Scene edit records
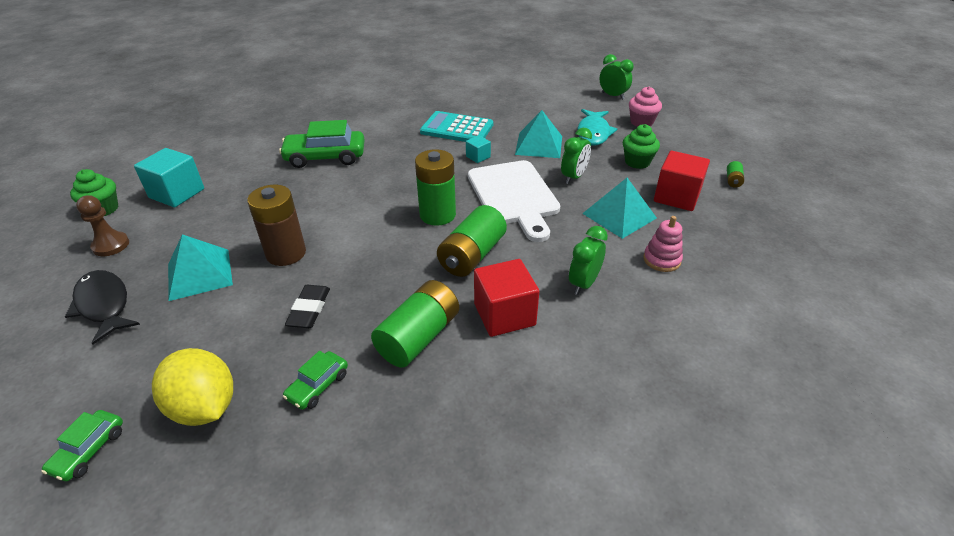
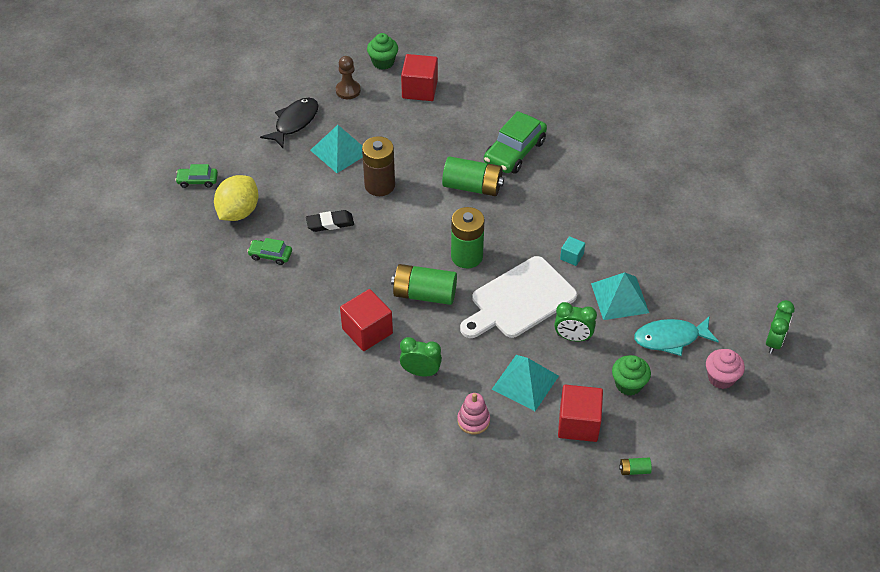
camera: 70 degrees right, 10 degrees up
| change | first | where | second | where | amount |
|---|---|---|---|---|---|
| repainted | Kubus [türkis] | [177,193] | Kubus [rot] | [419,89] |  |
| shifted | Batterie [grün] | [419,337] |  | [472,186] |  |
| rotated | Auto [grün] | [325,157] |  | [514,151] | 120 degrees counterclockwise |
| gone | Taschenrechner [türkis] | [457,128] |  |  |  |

...

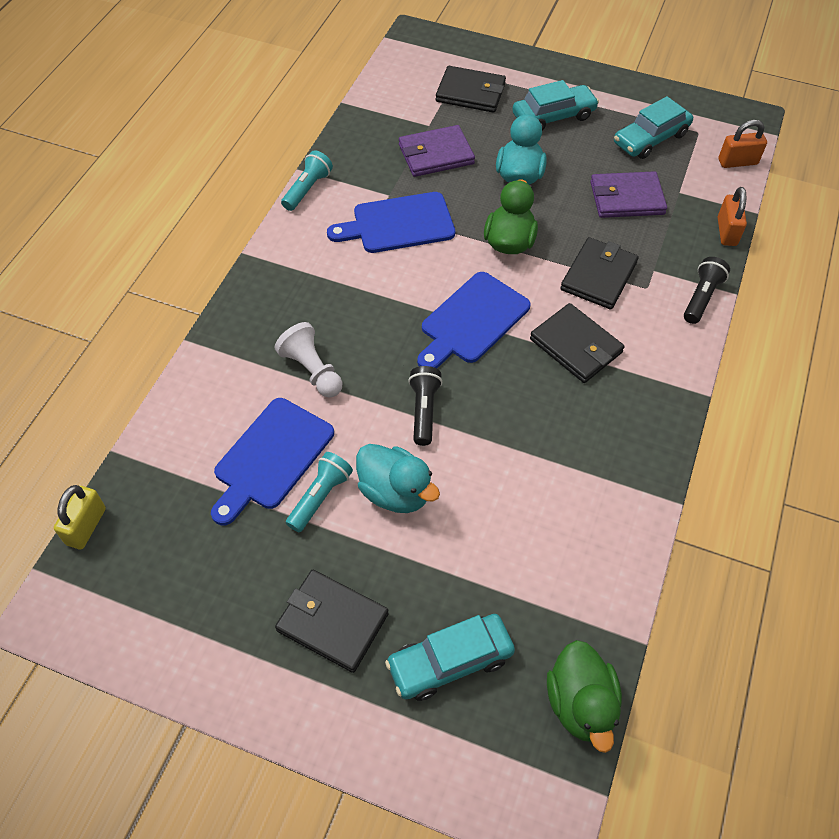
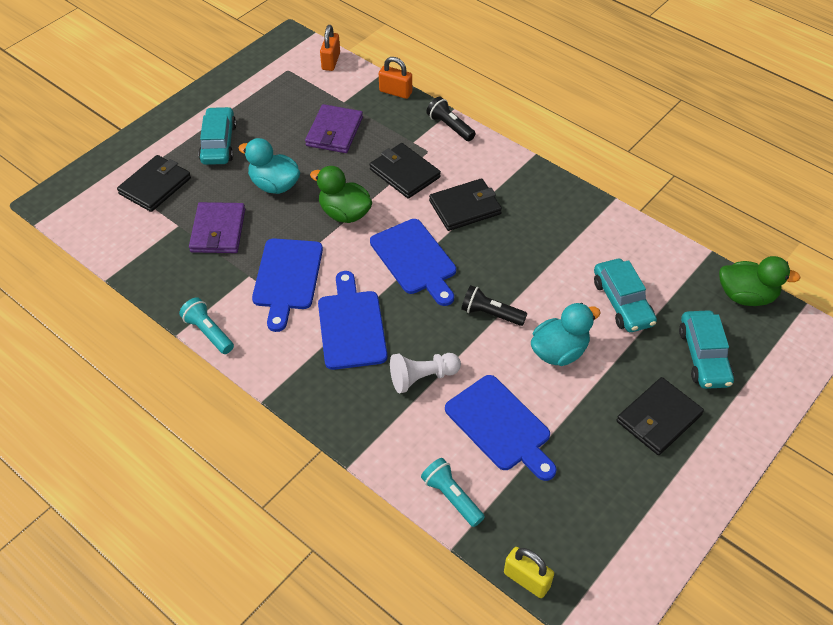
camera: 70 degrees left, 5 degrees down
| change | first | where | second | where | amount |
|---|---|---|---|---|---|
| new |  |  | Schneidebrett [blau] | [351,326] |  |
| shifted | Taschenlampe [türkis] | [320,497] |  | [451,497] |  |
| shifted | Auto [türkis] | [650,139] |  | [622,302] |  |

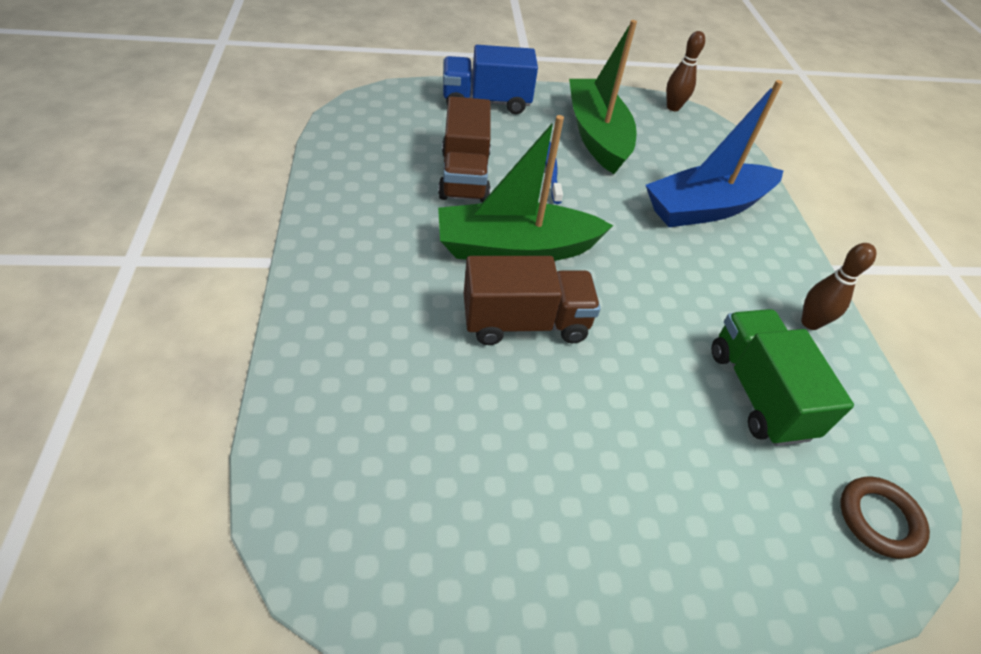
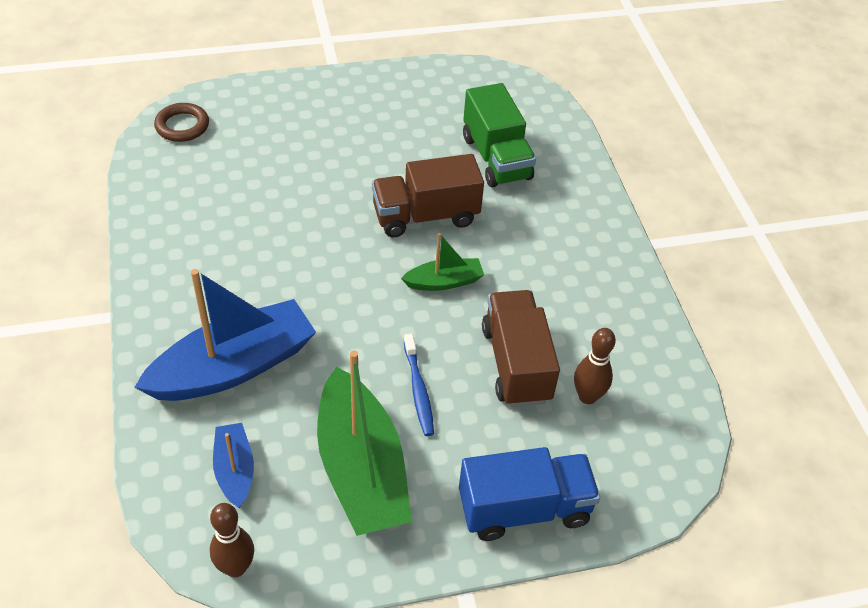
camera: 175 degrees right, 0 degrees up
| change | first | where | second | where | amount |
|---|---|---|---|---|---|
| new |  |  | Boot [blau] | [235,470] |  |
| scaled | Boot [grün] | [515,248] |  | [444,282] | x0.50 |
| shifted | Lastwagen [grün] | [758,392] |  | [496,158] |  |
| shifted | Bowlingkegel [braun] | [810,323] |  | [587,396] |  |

→ INSTRUCTIONS FOR THE TASK
Determine how many of the lines above hold the word "shifted", and output that number by itself.

→ EXERCISE OUTPUT
5